What is being asked
All entries are to be transcribed exactly. Pictures are not part of the copy.

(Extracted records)
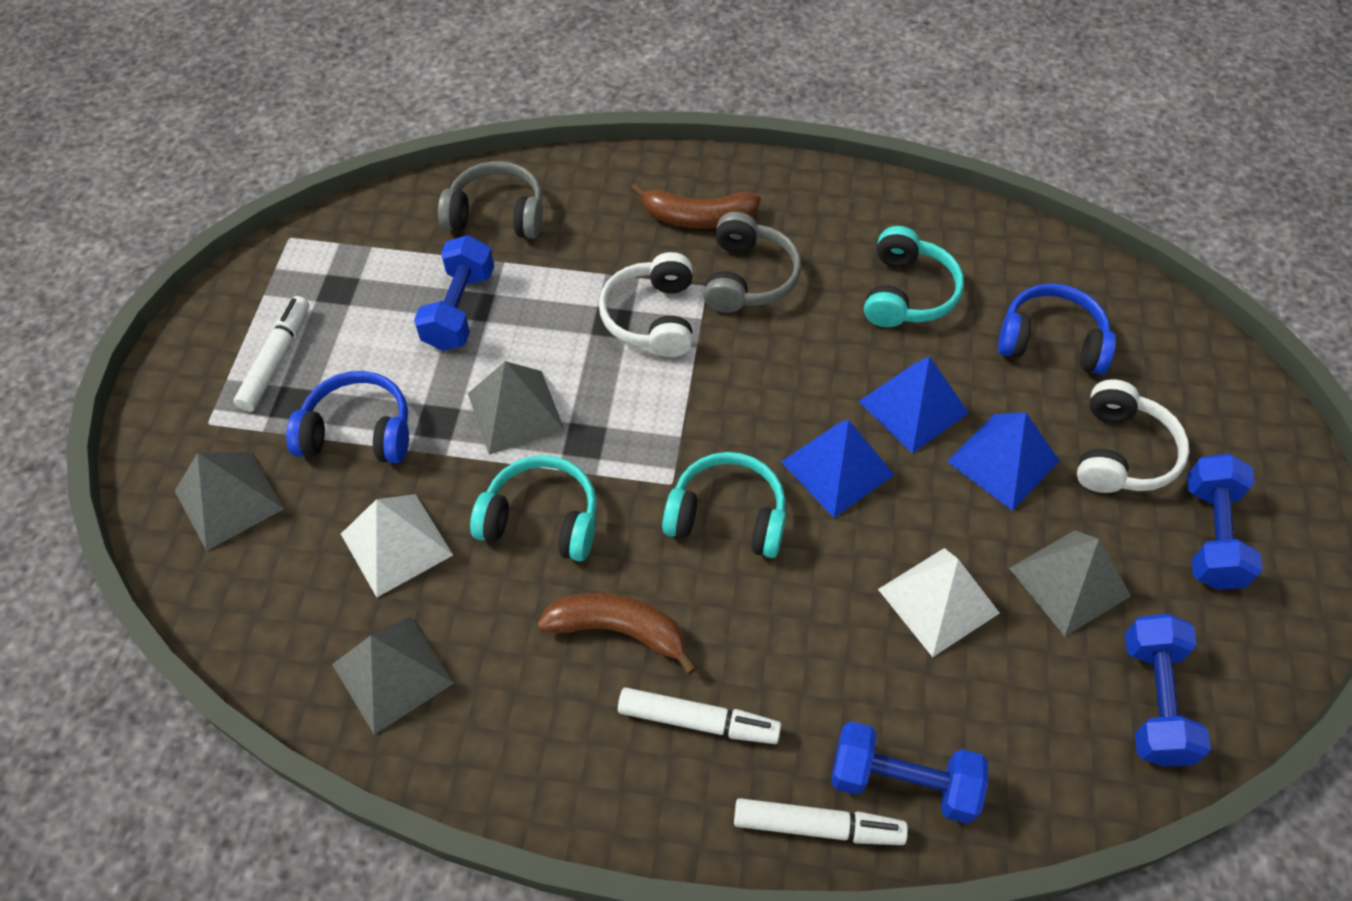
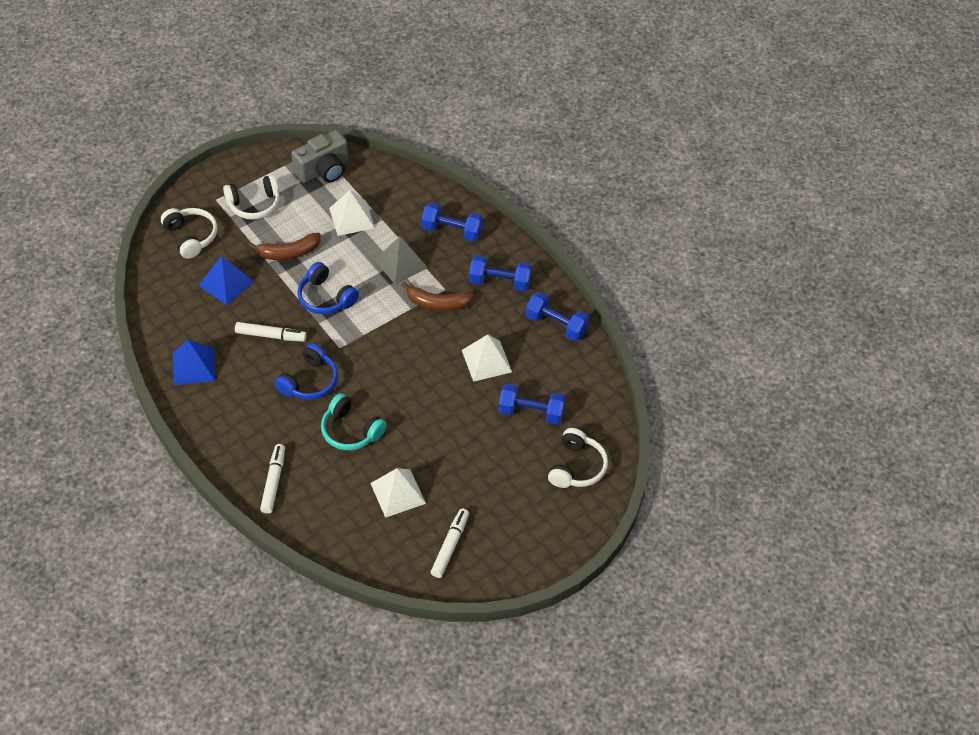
blue pyramid: 3 -> 2
grey camera: 0 -> 1
grey headphones: 2 -> 0
grey pyramid: 4 -> 1
turquoise headphones: 3 -> 1
white headphones: 2 -> 3
white pyramid: 2 -> 3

Answer for this exercise
blue pyramid: 3 -> 2
grey camera: 0 -> 1
grey headphones: 2 -> 0
grey pyramid: 4 -> 1
turquoise headphones: 3 -> 1
white headphones: 2 -> 3
white pyramid: 2 -> 3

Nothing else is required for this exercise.